[Entries taken from a collection]
....

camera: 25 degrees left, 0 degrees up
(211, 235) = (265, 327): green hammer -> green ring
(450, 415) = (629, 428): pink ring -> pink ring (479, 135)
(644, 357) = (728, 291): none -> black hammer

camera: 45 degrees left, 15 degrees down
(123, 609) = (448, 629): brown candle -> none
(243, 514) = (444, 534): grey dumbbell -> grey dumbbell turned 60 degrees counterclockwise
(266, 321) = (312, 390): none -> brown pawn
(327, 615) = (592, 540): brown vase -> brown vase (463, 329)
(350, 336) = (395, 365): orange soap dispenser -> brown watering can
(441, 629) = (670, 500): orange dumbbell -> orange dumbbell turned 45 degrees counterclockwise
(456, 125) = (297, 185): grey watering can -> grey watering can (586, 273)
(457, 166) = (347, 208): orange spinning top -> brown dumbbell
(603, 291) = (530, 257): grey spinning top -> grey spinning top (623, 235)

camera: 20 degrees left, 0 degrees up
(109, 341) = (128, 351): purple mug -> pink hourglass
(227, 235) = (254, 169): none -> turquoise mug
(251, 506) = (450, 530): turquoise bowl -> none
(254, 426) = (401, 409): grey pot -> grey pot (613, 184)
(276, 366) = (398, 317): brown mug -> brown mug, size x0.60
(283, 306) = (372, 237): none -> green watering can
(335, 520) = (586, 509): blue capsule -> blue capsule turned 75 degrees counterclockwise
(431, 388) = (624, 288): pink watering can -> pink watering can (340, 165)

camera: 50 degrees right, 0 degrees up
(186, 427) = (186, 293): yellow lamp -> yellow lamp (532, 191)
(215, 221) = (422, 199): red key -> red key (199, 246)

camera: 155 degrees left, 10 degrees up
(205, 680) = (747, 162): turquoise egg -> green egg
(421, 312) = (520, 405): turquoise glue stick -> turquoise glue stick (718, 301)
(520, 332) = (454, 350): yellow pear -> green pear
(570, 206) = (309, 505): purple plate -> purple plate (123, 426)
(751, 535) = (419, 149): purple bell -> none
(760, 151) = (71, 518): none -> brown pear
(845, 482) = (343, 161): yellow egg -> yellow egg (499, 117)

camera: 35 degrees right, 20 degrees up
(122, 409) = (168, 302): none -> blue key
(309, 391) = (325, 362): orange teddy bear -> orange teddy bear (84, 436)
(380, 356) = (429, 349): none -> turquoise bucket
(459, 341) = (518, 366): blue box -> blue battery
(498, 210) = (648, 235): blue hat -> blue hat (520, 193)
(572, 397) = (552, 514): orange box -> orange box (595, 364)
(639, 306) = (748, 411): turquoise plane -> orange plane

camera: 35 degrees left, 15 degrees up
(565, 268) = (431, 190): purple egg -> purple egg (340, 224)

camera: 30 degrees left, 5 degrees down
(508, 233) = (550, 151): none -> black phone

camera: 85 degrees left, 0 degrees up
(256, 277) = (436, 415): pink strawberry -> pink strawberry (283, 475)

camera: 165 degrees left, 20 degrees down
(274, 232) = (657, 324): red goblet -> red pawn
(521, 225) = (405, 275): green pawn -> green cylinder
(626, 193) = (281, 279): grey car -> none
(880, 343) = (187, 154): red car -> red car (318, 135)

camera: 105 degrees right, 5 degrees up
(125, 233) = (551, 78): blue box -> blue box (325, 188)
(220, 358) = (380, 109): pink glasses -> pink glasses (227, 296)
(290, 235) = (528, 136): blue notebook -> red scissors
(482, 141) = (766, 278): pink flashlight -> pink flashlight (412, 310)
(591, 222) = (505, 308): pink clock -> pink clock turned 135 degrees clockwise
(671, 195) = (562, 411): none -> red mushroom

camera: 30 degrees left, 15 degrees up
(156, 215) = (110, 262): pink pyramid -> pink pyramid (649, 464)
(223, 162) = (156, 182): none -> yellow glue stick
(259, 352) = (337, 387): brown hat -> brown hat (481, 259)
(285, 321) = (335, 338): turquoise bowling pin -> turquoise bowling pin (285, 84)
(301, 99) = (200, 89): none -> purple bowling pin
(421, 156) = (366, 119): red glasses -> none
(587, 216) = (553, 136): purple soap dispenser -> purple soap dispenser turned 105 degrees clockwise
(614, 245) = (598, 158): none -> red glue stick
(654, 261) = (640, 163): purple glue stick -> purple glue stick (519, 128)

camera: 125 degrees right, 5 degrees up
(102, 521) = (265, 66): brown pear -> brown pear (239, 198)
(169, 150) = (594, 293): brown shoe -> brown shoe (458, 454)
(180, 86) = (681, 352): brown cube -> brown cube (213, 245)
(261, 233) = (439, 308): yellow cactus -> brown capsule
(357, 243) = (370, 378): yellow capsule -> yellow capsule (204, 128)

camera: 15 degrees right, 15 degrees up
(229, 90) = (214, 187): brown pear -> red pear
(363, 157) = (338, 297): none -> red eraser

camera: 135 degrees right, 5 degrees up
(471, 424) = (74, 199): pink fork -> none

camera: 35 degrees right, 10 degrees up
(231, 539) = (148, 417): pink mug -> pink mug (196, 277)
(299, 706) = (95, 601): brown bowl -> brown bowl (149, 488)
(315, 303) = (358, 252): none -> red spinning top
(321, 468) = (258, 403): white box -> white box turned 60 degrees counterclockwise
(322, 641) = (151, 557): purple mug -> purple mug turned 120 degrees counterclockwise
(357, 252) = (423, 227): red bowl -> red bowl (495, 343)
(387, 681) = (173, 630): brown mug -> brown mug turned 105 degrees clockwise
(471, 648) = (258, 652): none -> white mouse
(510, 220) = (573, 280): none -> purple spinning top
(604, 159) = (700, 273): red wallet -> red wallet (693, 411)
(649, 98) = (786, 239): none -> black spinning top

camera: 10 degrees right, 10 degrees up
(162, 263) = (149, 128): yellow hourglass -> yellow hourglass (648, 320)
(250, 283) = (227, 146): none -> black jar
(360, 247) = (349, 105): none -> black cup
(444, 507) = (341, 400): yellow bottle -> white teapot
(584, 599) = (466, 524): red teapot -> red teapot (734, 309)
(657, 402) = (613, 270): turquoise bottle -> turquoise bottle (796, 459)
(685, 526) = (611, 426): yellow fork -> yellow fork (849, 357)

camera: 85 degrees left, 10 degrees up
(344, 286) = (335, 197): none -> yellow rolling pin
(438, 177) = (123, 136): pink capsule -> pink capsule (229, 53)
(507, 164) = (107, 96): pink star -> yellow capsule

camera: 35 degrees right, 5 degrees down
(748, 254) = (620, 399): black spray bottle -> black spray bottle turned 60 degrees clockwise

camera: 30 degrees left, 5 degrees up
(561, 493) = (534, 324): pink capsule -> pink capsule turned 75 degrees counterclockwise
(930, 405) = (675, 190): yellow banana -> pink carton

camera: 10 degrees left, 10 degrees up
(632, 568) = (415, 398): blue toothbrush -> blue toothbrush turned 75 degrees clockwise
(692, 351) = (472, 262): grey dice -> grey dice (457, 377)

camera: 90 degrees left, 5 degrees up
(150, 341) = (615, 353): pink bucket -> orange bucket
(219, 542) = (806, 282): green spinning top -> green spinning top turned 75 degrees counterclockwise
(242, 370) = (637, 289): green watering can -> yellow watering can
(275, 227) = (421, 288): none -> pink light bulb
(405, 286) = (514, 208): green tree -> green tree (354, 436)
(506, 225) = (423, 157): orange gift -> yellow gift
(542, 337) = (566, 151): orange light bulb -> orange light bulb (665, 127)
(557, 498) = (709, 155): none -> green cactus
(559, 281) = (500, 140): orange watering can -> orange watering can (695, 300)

....

Exercise brief
All that is wanted is the run of lines from the start of the data through the line containing "(498, 210) = (648, 235): blue", copied word for word.

Completed exercise
camera: 25 degrees left, 0 degrees up
(211, 235) = (265, 327): green hammer -> green ring
(450, 415) = (629, 428): pink ring -> pink ring (479, 135)
(644, 357) = (728, 291): none -> black hammer

camera: 45 degrees left, 15 degrees down
(123, 609) = (448, 629): brown candle -> none
(243, 514) = (444, 534): grey dumbbell -> grey dumbbell turned 60 degrees counterclockwise
(266, 321) = (312, 390): none -> brown pawn
(327, 615) = (592, 540): brown vase -> brown vase (463, 329)
(350, 336) = (395, 365): orange soap dispenser -> brown watering can
(441, 629) = (670, 500): orange dumbbell -> orange dumbbell turned 45 degrees counterclockwise
(456, 125) = (297, 185): grey watering can -> grey watering can (586, 273)
(457, 166) = (347, 208): orange spinning top -> brown dumbbell
(603, 291) = (530, 257): grey spinning top -> grey spinning top (623, 235)

camera: 20 degrees left, 0 degrees up
(109, 341) = (128, 351): purple mug -> pink hourglass
(227, 235) = (254, 169): none -> turquoise mug
(251, 506) = (450, 530): turquoise bowl -> none
(254, 426) = (401, 409): grey pot -> grey pot (613, 184)
(276, 366) = (398, 317): brown mug -> brown mug, size x0.60
(283, 306) = (372, 237): none -> green watering can
(335, 520) = (586, 509): blue capsule -> blue capsule turned 75 degrees counterclockwise
(431, 388) = (624, 288): pink watering can -> pink watering can (340, 165)

camera: 50 degrees right, 0 degrees up
(186, 427) = (186, 293): yellow lamp -> yellow lamp (532, 191)
(215, 221) = (422, 199): red key -> red key (199, 246)

camera: 155 degrees left, 10 degrees up
(205, 680) = (747, 162): turquoise egg -> green egg
(421, 312) = (520, 405): turquoise glue stick -> turquoise glue stick (718, 301)
(520, 332) = (454, 350): yellow pear -> green pear
(570, 206) = (309, 505): purple plate -> purple plate (123, 426)
(751, 535) = (419, 149): purple bell -> none
(760, 151) = (71, 518): none -> brown pear
(845, 482) = (343, 161): yellow egg -> yellow egg (499, 117)

camera: 35 degrees right, 20 degrees up
(122, 409) = (168, 302): none -> blue key
(309, 391) = (325, 362): orange teddy bear -> orange teddy bear (84, 436)
(380, 356) = (429, 349): none -> turquoise bucket
(459, 341) = (518, 366): blue box -> blue battery
(498, 210) = (648, 235): blue hat -> blue hat (520, 193)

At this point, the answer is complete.